TASK OBJECTIVE:
If an entry includes an image, drop the image and copy the rest verbatim.

GIVEN ENTRIES:
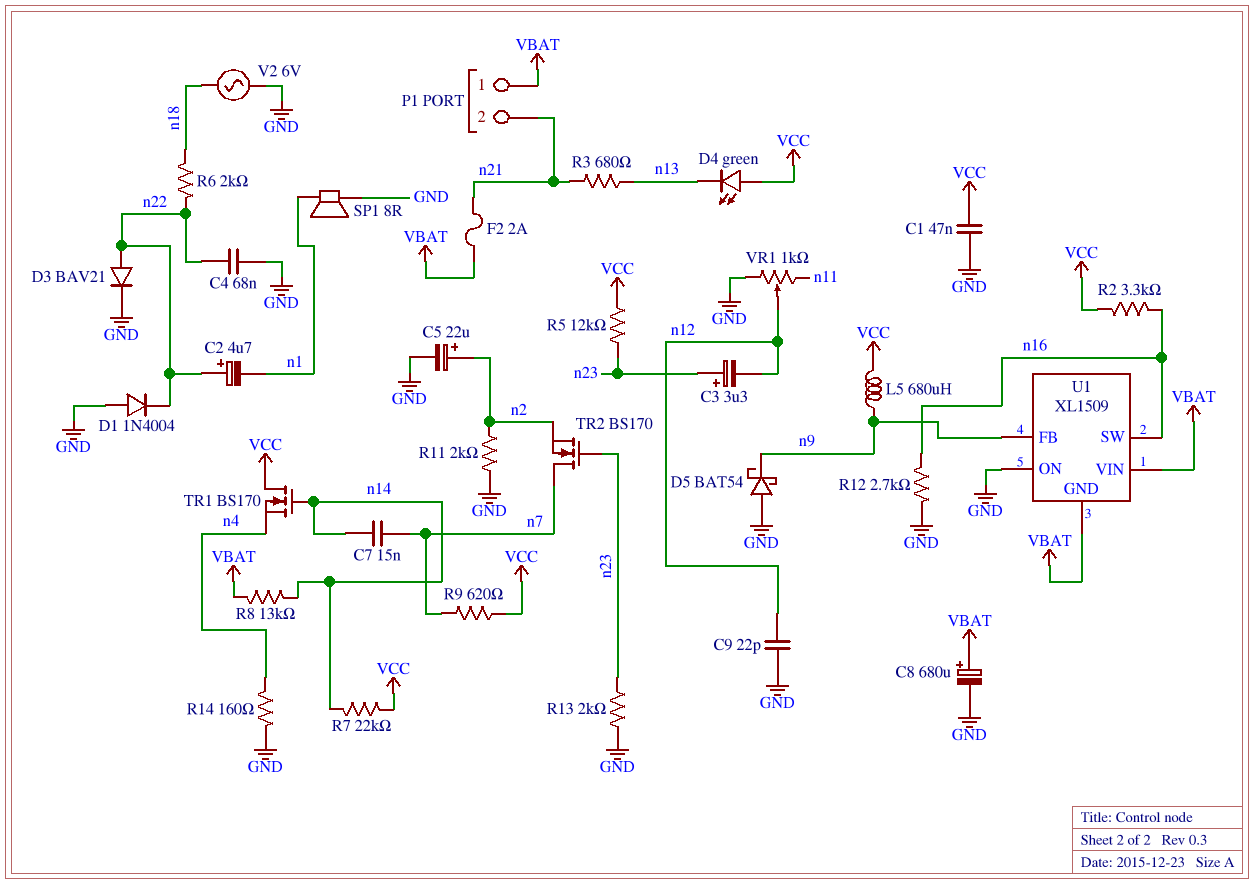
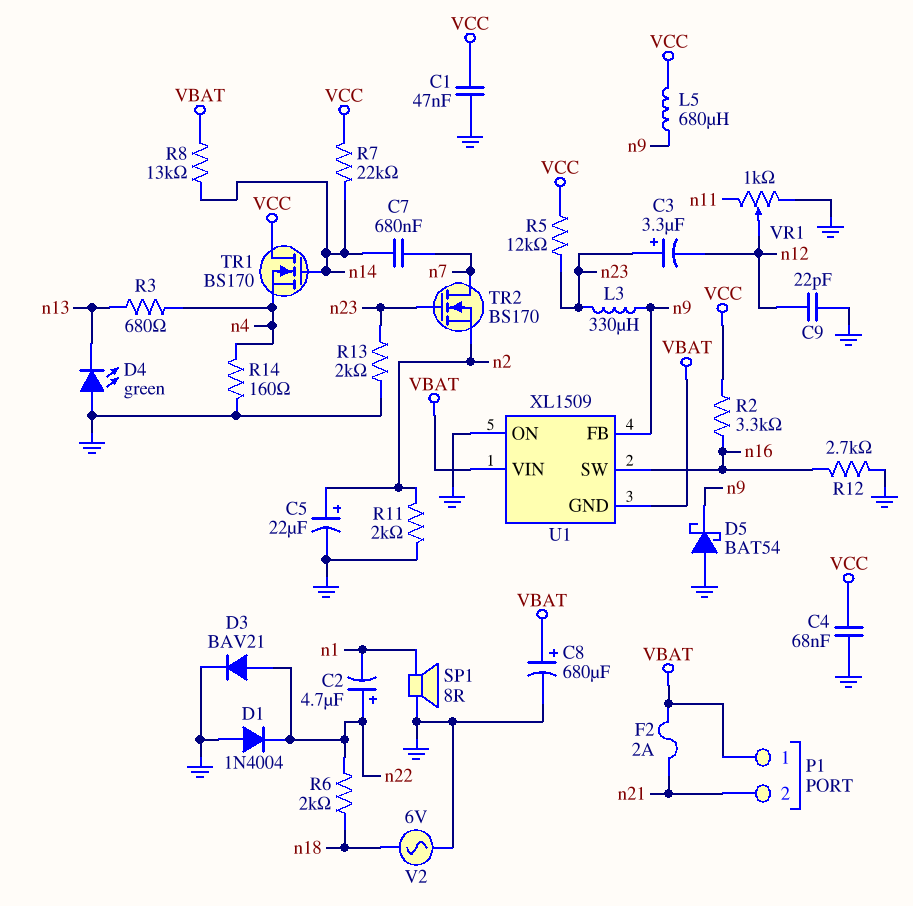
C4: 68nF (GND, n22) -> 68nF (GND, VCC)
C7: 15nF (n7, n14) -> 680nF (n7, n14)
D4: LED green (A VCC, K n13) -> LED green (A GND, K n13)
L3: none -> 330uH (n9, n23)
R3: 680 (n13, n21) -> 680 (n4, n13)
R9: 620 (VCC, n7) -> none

SOLUTION FOR THIS EXERCISE:
C4: 68nF (GND, n22) -> 68nF (GND, VCC)
C7: 15nF (n7, n14) -> 680nF (n7, n14)
D4: LED green (A VCC, K n13) -> LED green (A GND, K n13)
L3: none -> 330uH (n9, n23)
R3: 680 (n13, n21) -> 680 (n4, n13)
R9: 620 (VCC, n7) -> none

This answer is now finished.